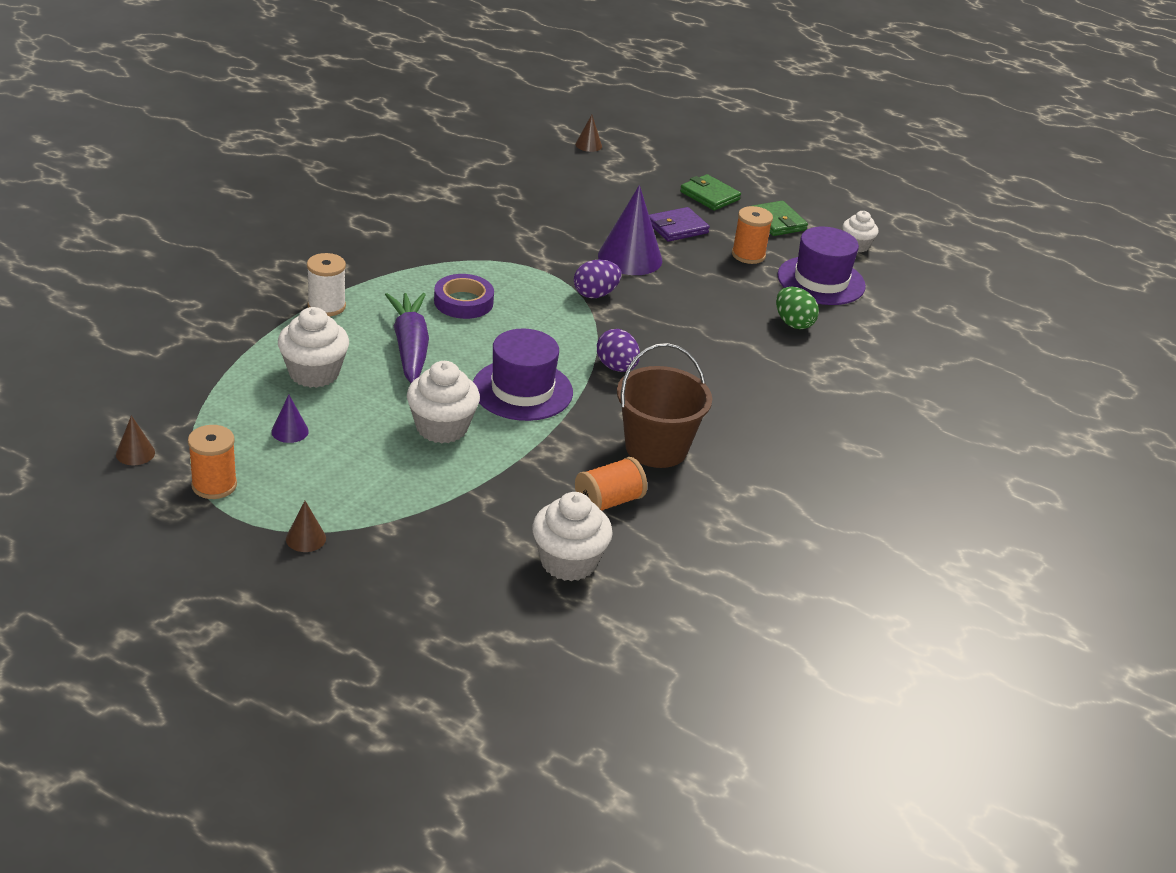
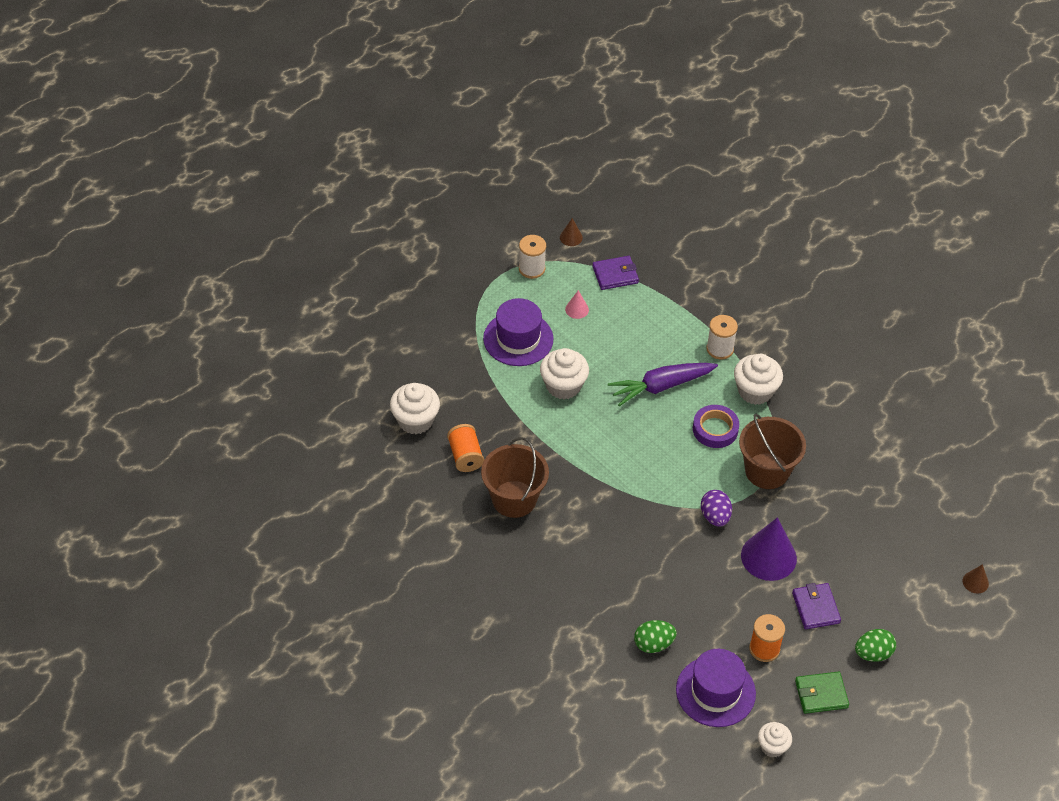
camera: 110 degrees right, 15 degrees up
orange spool [188,425,237,499] -> white spool [519,235,546,279]
purple cone [271,395,309,443] -> pink cone [565,290,589,319]
white cupcake [278,307,349,388] -> white cupcake moved to [734,354,783,405]
brown cone [286,501,326,552] -> none
purple carrot [385,293,429,383] -> purple carrot turned 150 degrees clockwise [608,363,718,406]
purple hat [473,328,573,421] -> purple hat moved to [483,298,554,366]
purple egg [597,329,640,372] -> none
green wallet [680,174,741,211] -> green egg [855,629,896,662]
none -> purple wallet [592,256,639,290]
none -> brown bucket [739,414,806,489]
⁂
▶ [TASK OBJECTIVE]: All lines from the one that holds "purple carrot [385,293,429,383]" through the end of the material, both ends included, should be restated exactly.

▶ [SOLUTION TO THE PROBLEM]:
purple carrot [385,293,429,383] -> purple carrot turned 150 degrees clockwise [608,363,718,406]
purple hat [473,328,573,421] -> purple hat moved to [483,298,554,366]
purple egg [597,329,640,372] -> none
green wallet [680,174,741,211] -> green egg [855,629,896,662]
none -> purple wallet [592,256,639,290]
none -> brown bucket [739,414,806,489]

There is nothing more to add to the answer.